WORK INSTRUCTIONS -
Rewrite the rows below with every "aerial image" changed to "satellite image" and everything else kept the same, leaving out the pictures.

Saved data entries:
>>>

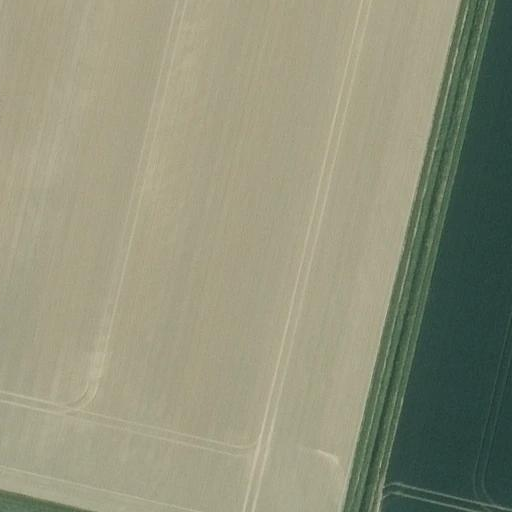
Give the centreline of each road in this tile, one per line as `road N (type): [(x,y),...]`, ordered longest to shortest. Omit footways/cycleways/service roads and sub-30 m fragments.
road 1 (track): [(467,0),(349,511)]
road 2 (track): [(490,0),(372,511)]
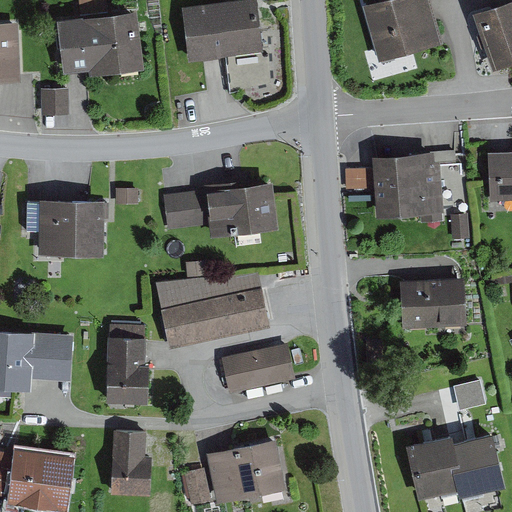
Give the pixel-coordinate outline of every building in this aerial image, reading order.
[(224,0),(182,5),(189,60),(264,51),(257,0),(224,0)] [(373,0),(363,3),(379,59),(443,41),(430,0),(373,0)] [(511,0),(504,0),(473,10),(493,68),(511,61),(511,0)] [(57,17),(63,71),(88,68),(89,75),(145,68),(137,7),(57,17)] [(0,80),(21,80),(18,19),(0,20),(0,80)] [(69,86),(41,87),(41,114),(55,114),(69,113),(69,86)] [(511,148),(488,150),(490,200),(511,198),(511,148)] [(434,150),(373,154),(377,215),(421,212),(442,211),(444,210),(440,163),(440,159),(435,160),(434,151),(434,150)] [(455,150),(434,151),(435,160),(440,159),(440,163),(456,163),(455,150)] [(371,167),(346,167),(346,188),(371,188),(371,167)] [(204,188),(163,193),(167,229),(210,224),(211,235),(278,227),(272,178),(259,180),(258,175),(204,182),(204,188)] [(138,186),(116,186),(116,202),(138,202),(138,186)] [(38,231),(38,254),(105,255),(105,196),(39,195),(39,200),(26,200),(26,231),(38,231)] [(442,219),(442,211),(421,212),(421,221),(442,219)] [(467,212),(450,213),(452,238),(469,237),(467,212)] [(206,259),(186,261),(187,276),(208,275),(206,259)] [(156,280),(161,307),(262,285),(259,271),(156,280)] [(464,276),(400,279),(403,328),(467,325),(464,276)] [(262,285),(161,307),(170,347),(271,325),(266,305),(262,285)] [(110,334),(108,334),(106,400),(148,401),(149,361),(146,361),(146,353),(146,335),(144,335),(144,324),(110,323),(110,334)] [(0,395),(11,397),(12,386),(31,388),(32,376),(71,379),(74,333),(0,327),(0,395)] [(288,342),(222,356),(230,392),(295,378),(288,342)] [(481,378),(453,384),(458,409),(486,403),(481,378)] [(147,429),(114,428),(111,491),(150,493),(152,455),(145,455),(147,429)] [(451,432),(405,443),(418,498),(457,489),(459,496),(505,485),(492,431),(453,440),(451,432)] [(207,451),(218,501),(286,487),(276,437),(207,451)] [(0,449),(0,493),(8,495),(8,501),(68,509),(76,453),(14,446),(13,451),(0,449)] [(205,466),(184,471),(191,504),(212,499),(205,466)]
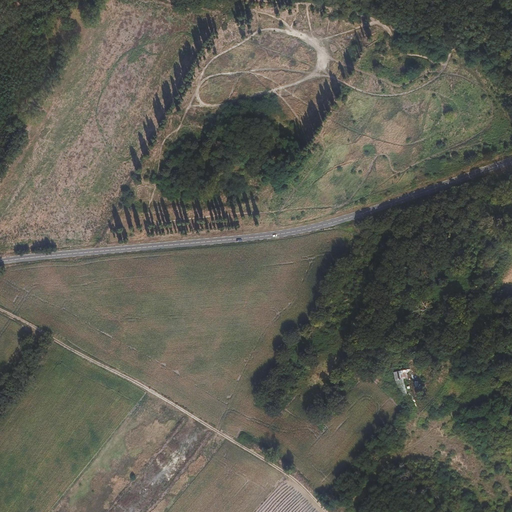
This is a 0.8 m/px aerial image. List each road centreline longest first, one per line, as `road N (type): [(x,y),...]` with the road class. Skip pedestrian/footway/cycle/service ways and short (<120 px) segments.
road 1 (tertiary): [(0,267),(283,237),(511,161)]
road 2 (track): [(331,511),(280,467),(0,309)]
road 3 (track): [(511,55),(302,4),(252,0)]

<<<

CORRECT OUTPUT -
Give the centreline of each road in this tile, one per line as `road N (type): [(x,y),...]`, ordered longest to shortest. Omit footways/cycleways/service roads and sub-30 m fragments.
road 1 (track): [(467,0),(349,511)]
road 2 (track): [(490,0),(372,511)]
Give the pixel-coordinate outline of every building in this satellite image, reading order.
[(224,0),(182,5),(189,60),(264,51),(257,0),(224,0)] [(373,0),(363,3),(379,59),(443,41),(430,0),(373,0)] [(511,0),(504,0),(473,10),(493,68),(511,61),(511,0)] [(57,17),(63,71),(88,68),(89,75),(145,68),(137,7),(57,17)] [(0,80),(21,80),(18,19),(0,20),(0,80)] [(69,86),(41,87),(41,114),(55,114),(69,113),(69,86)] [(511,148),(488,150),(490,200),(511,198),(511,148)] [(434,150),(373,154),(377,215),(421,212),(442,211),(444,210),(440,163),(440,159),(435,160),(434,151),(434,150)] [(455,150),(434,151),(435,160),(440,159),(440,163),(456,163),(455,150)] [(371,167),(346,167),(346,188),(371,188),(371,167)] [(204,188),(163,193),(167,229),(210,224),(211,235),(278,227),(272,178),(259,180),(258,175),(204,182),(204,188)] [(138,186),(116,186),(116,202),(138,202),(138,186)] [(38,231),(38,254),(105,255),(105,196),(39,195),(39,200),(26,200),(26,231),(38,231)] [(442,219),(442,211),(421,212),(421,221),(442,219)] [(467,212),(450,213),(452,238),(469,237),(467,212)] [(206,259),(186,261),(187,276),(208,275),(206,259)] [(156,280),(161,307),(262,285),(259,271),(156,280)] [(464,276),(400,279),(403,328),(467,325),(464,276)] [(262,285),(161,307),(170,347),(271,325),(266,305),(262,285)] [(110,334),(108,334),(106,400),(148,401),(149,361),(146,361),(146,353),(146,335),(144,335),(144,324),(110,323),(110,334)] [(0,395),(11,397),(12,386),(31,388),(32,376),(71,379),(74,333),(0,327),(0,395)] [(288,342),(222,356),(230,392),(295,378),(288,342)] [(481,378),(453,384),(458,409),(486,403),(481,378)] [(147,429),(114,428),(111,491),(150,493),(152,455),(145,455),(147,429)] [(451,432),(405,443),(418,498),(457,489),(459,496),(505,485),(492,431),(453,440),(451,432)] [(207,451),(218,501),(286,487),(276,437),(207,451)] [(0,449),(0,493),(8,495),(8,501),(68,509),(76,453),(14,446),(13,451),(0,449)] [(205,466),(184,471),(191,504),(212,499),(205,466)]
This is a 0.8 m/px satellite image. List each road centreline longest first, one per line, as `road N (type): [(x,y),...]` with the road class. Skip pedestrian/footway/cycle/service ways and short (<120 px) segments.
road 1 (tertiary): [(0,267),(283,237),(511,161)]
road 2 (track): [(331,511),(280,467),(0,309)]
road 3 (track): [(511,55),(302,4),(252,0)]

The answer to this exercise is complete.